**AIM OF THE EXERCISE:** The records below are to be transcribed exactly from their first line to the line that has "none -> orange tile A6:B9 level 1", inclusive, with every picture omitted.

*** DATA FOR THIS EXERCISE Section Begins ***

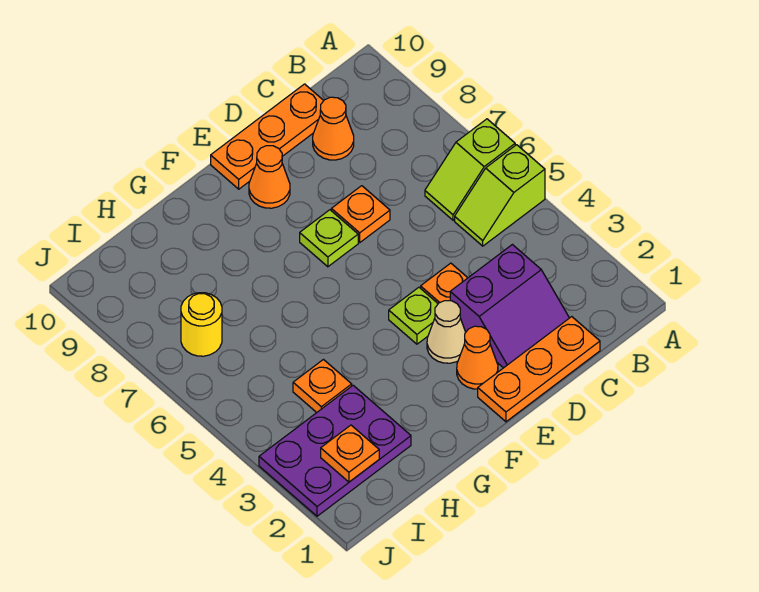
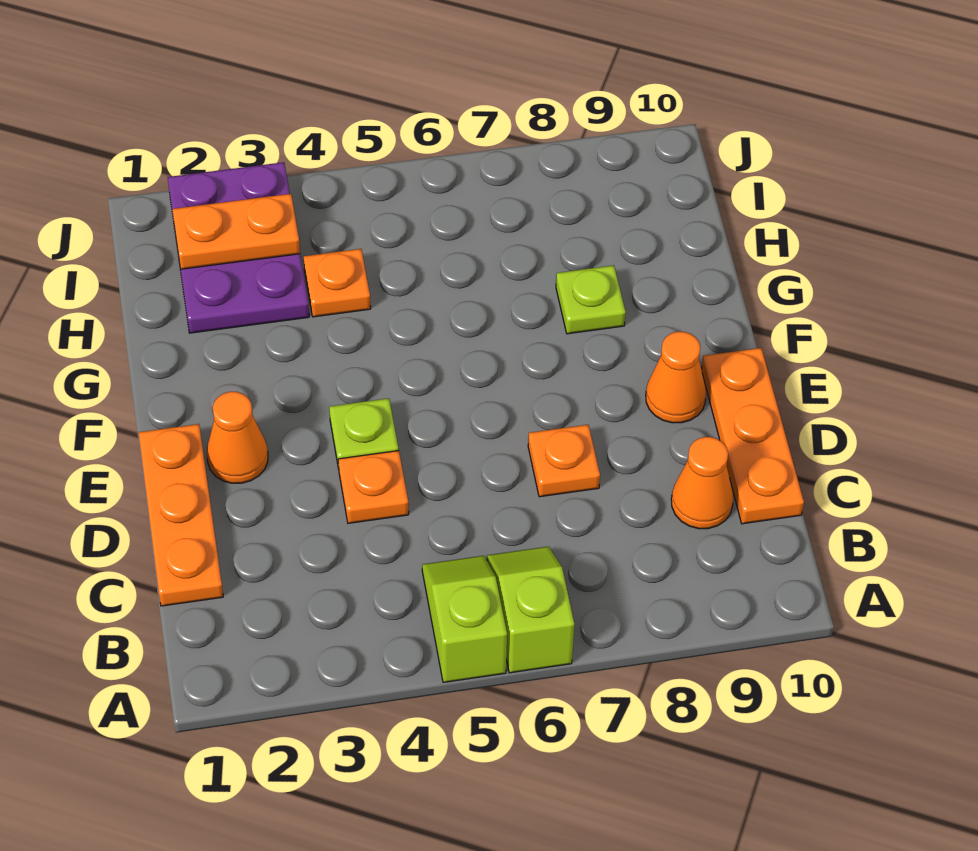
purple slope C2:D3 level 1 top 3 -> none
tan cone E3 level 1 -> none
lime plate E7 level 1 -> lime plate G8 level 1
orange plate I2 level 2 -> orange plate I2:I3 level 2
yellow round brick I7 level 1 -> none

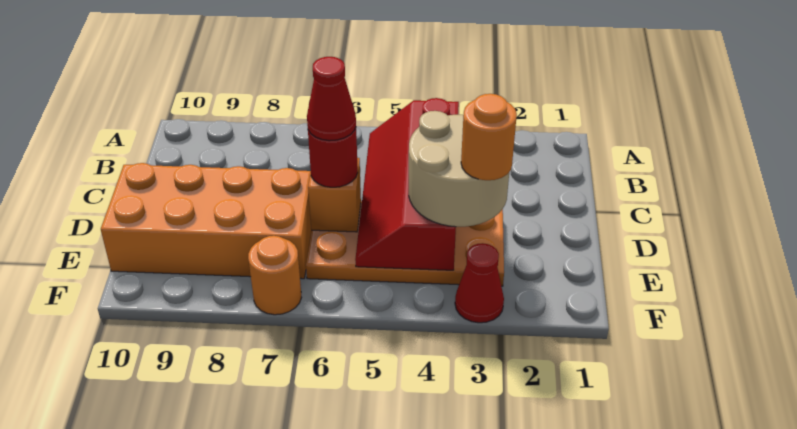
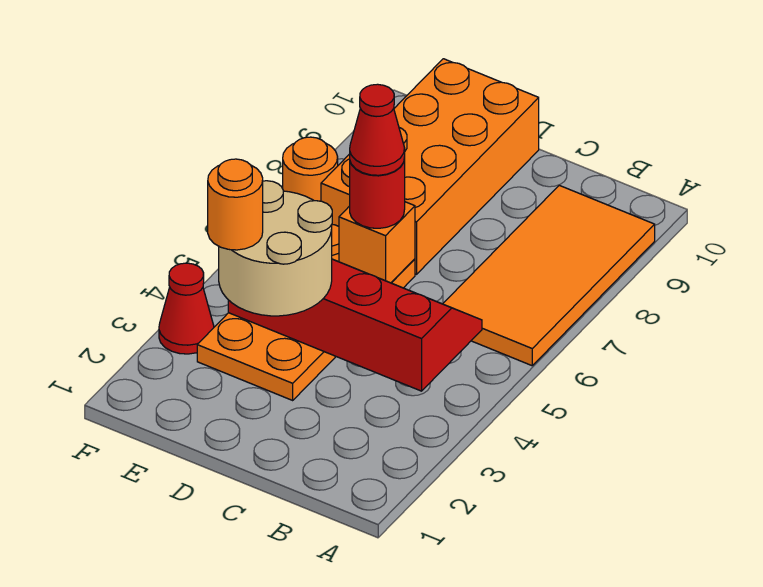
none -> orange tile A6:B9 level 1

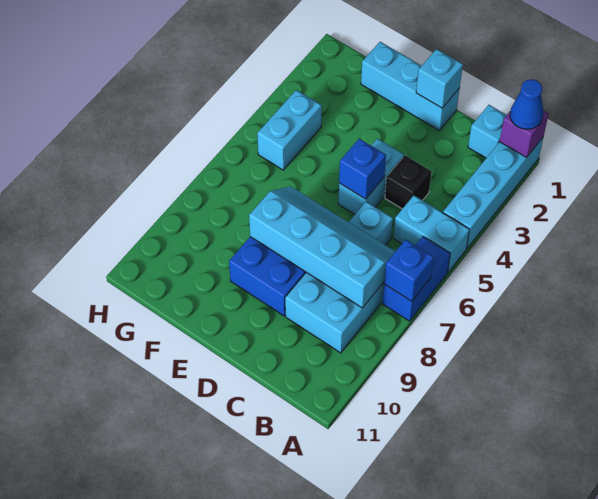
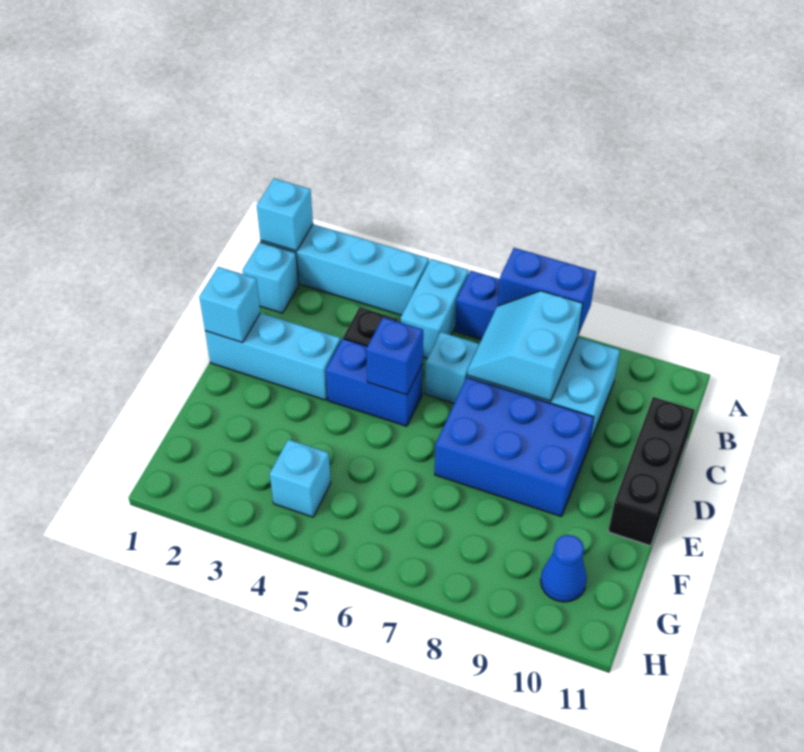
purple brick A1 level 2 -> cyan brick A1 level 2
blue cone A1 level 3 -> blue cone G10 level 1
blue brick A7 level 2 -> blue brick A7:A8 level 2
cyan slope B7:E8 level 2 top 8 -> cyan slope B7:C8 level 2 top 8
none -> black brick C11:E11 level 1
cyan brick D1:F1 level 1 -> cyan brick D1:D3 level 1
cyan brick D4:D5 level 1 -> blue brick D4:D5 level 1
cyan brick G4:G5 level 1 -> cyan brick G4 level 1

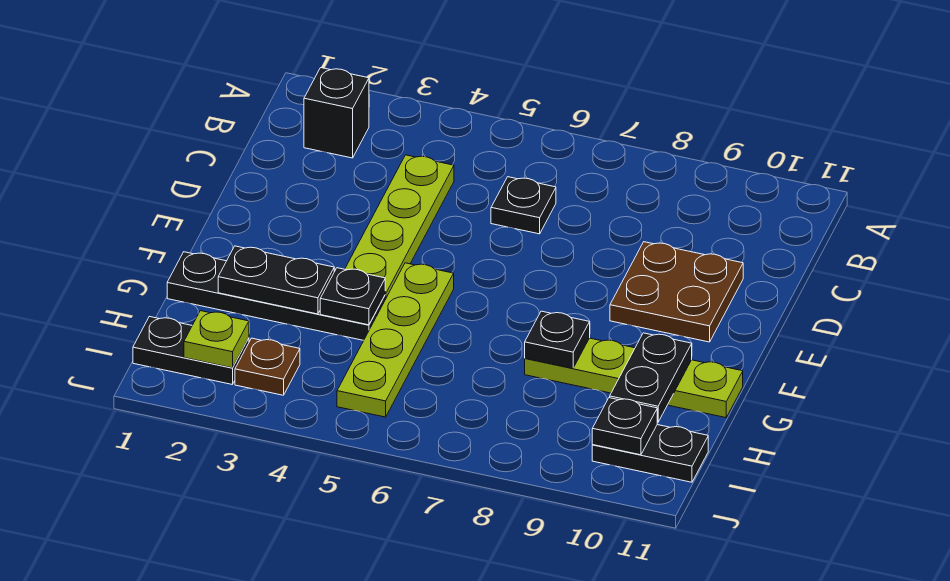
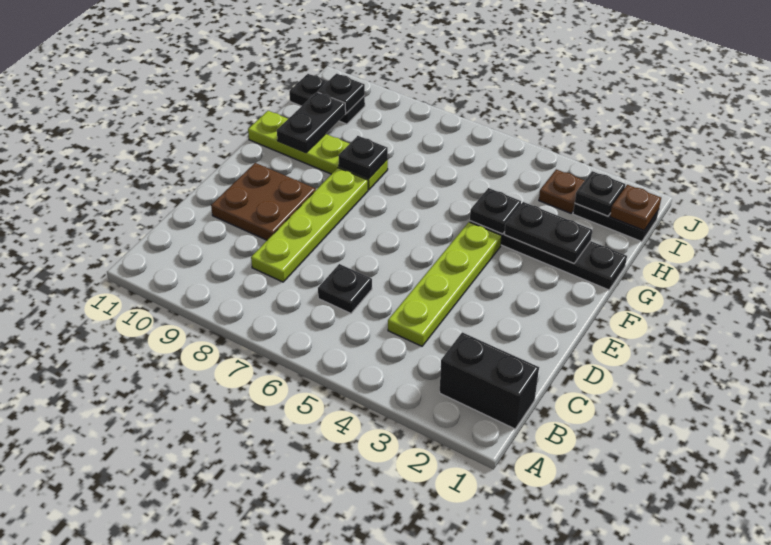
black brick B2 level 1 -> black brick B1:B2 level 1
lime plate F5:I5 level 1 -> lime plate C8:F8 level 1
none -> brown plate I1 level 2
lime plate I2 level 2 -> black plate I2 level 2

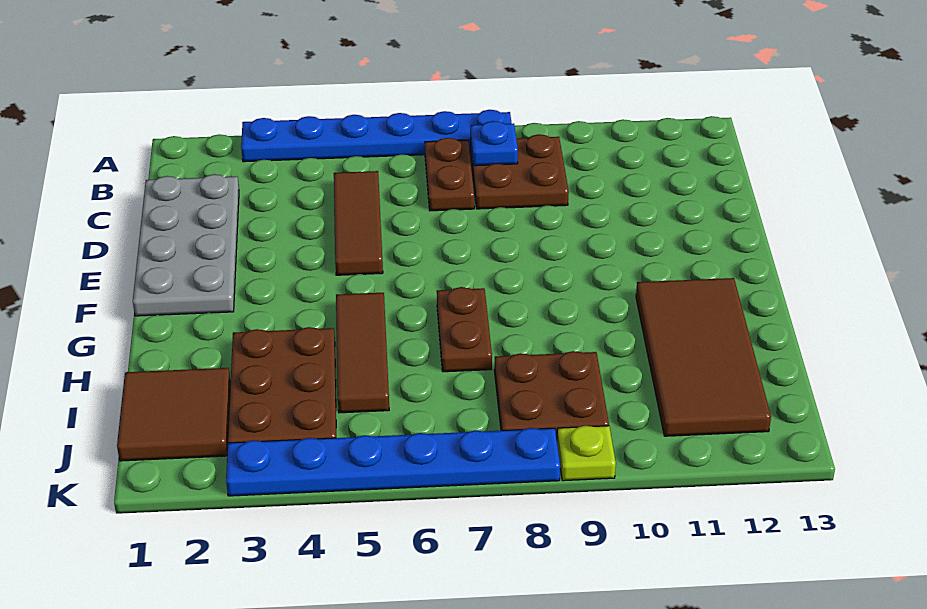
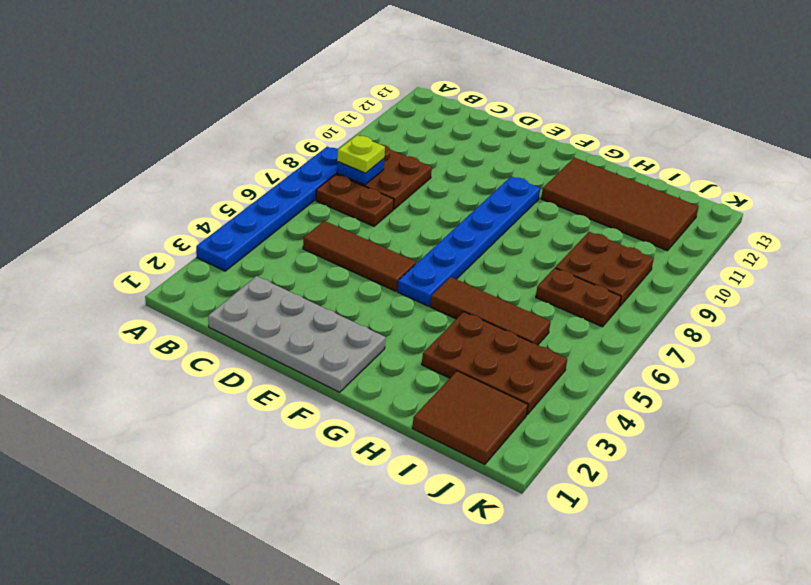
brown plate G7:H7 level 1 -> brown plate I7:J7 level 1
blue plate K3:K8 level 1 -> blue plate F5:F10 level 1
lime plate K9 level 1 -> lime plate B8 level 3

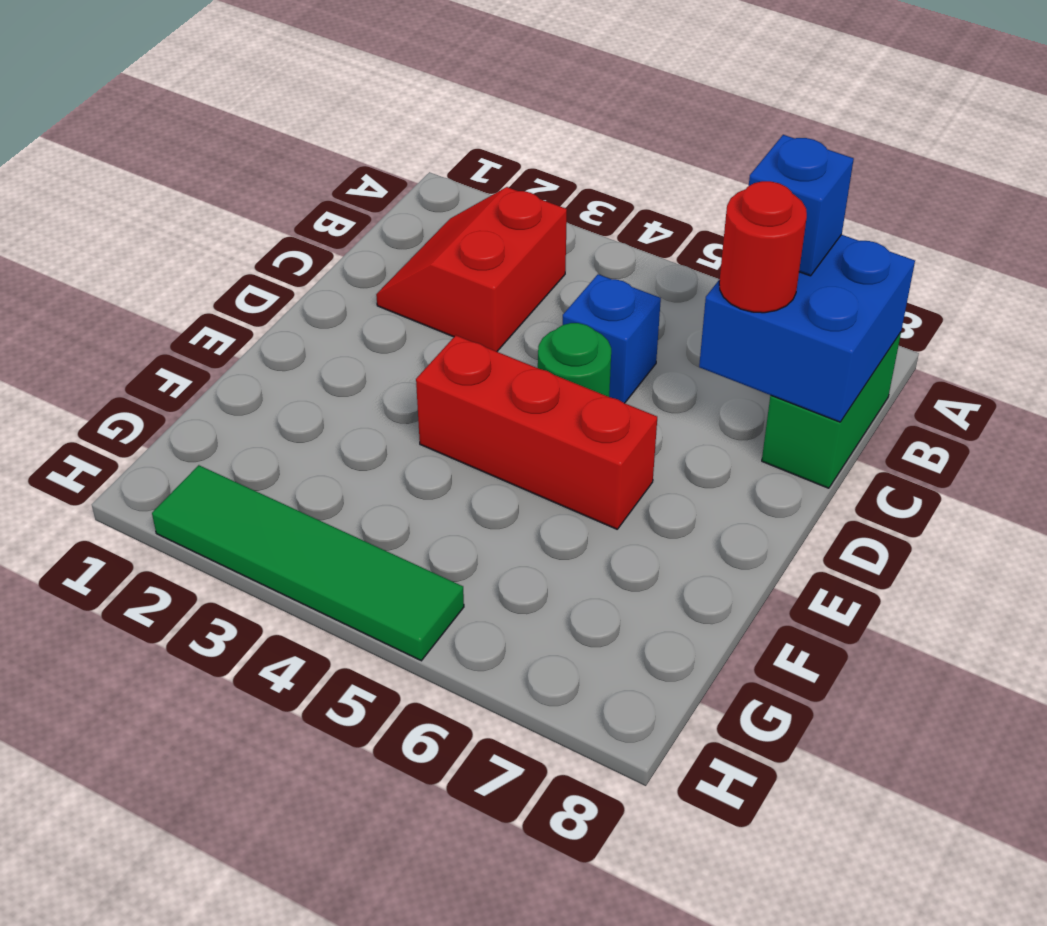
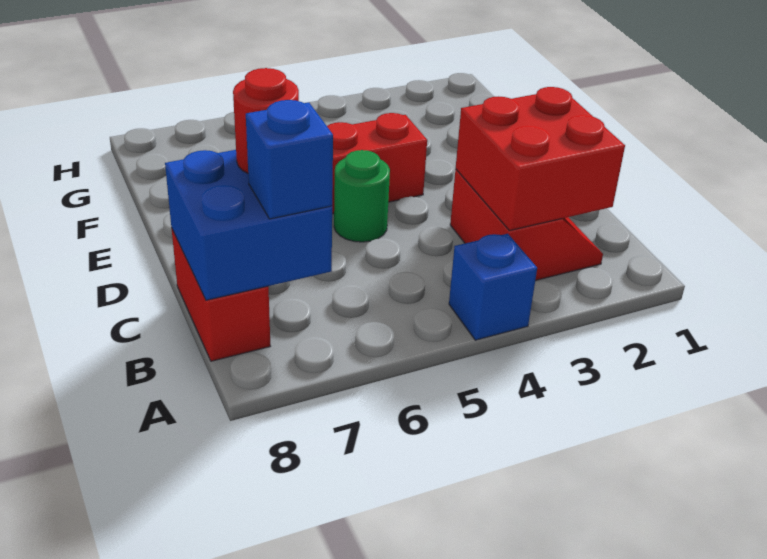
none -> red brick B2:C3 level 2
green brick B8:C8 level 1 -> red brick B8:C8 level 1
blue brick C5 level 1 -> blue brick A4 level 1
green tile H2:H5 level 1 -> none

*** DATA FOR THIS EXERCISE Section Ends ***

**SOLUTION TO THE EXERCISE:**
purple slope C2:D3 level 1 top 3 -> none
tan cone E3 level 1 -> none
lime plate E7 level 1 -> lime plate G8 level 1
orange plate I2 level 2 -> orange plate I2:I3 level 2
yellow round brick I7 level 1 -> none

none -> orange tile A6:B9 level 1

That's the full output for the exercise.